What is being asked:
Look over the listing below and tally the lines in which the word "round" turns up. Answer with the tally only.

Provided material:
---
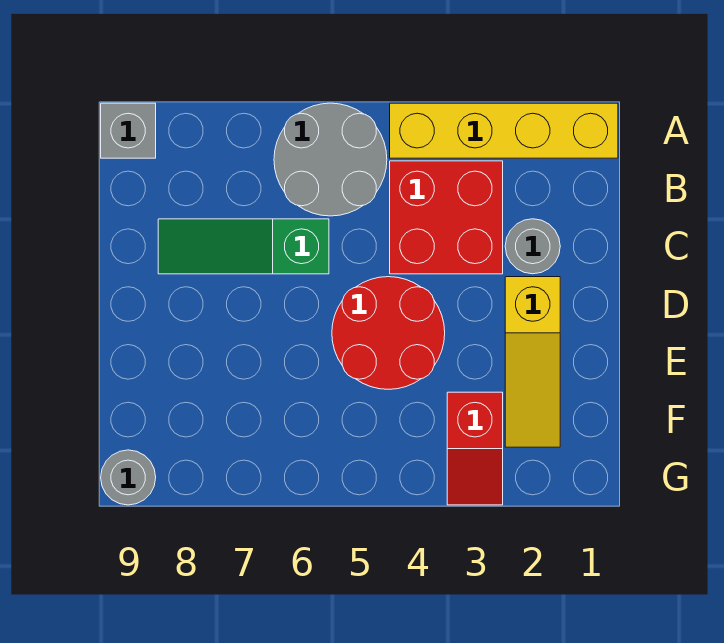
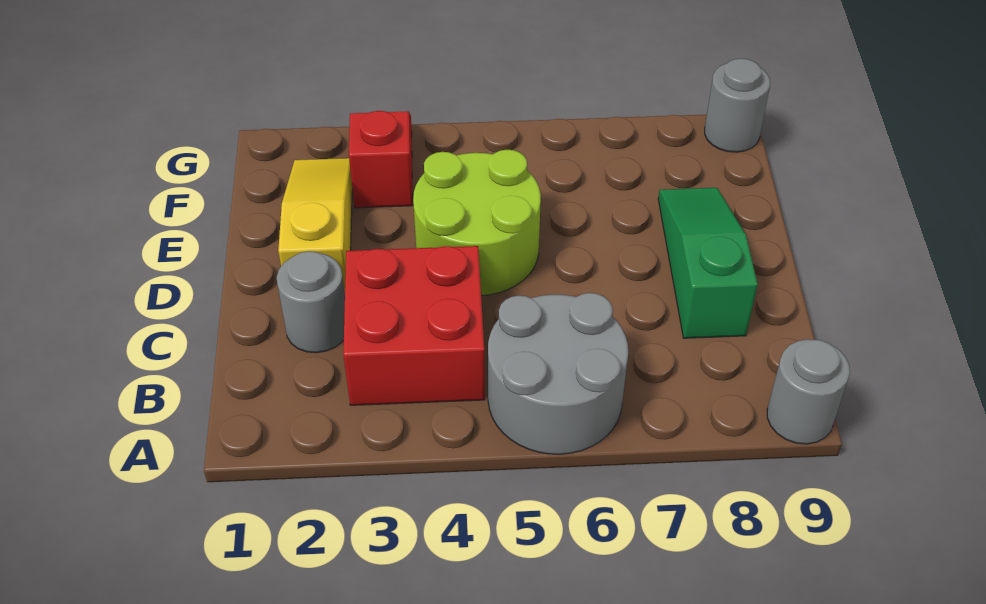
yellow brick A1:A4 level 1 -> none
grey brick A9 level 1 -> grey round brick A9 level 1
green slope C6:C8 level 1 top 6 -> green slope C8:E8 level 1 top C
red round brick D4:E5 level 1 -> lime round brick D4:E5 level 1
---
Result of this exercise:
2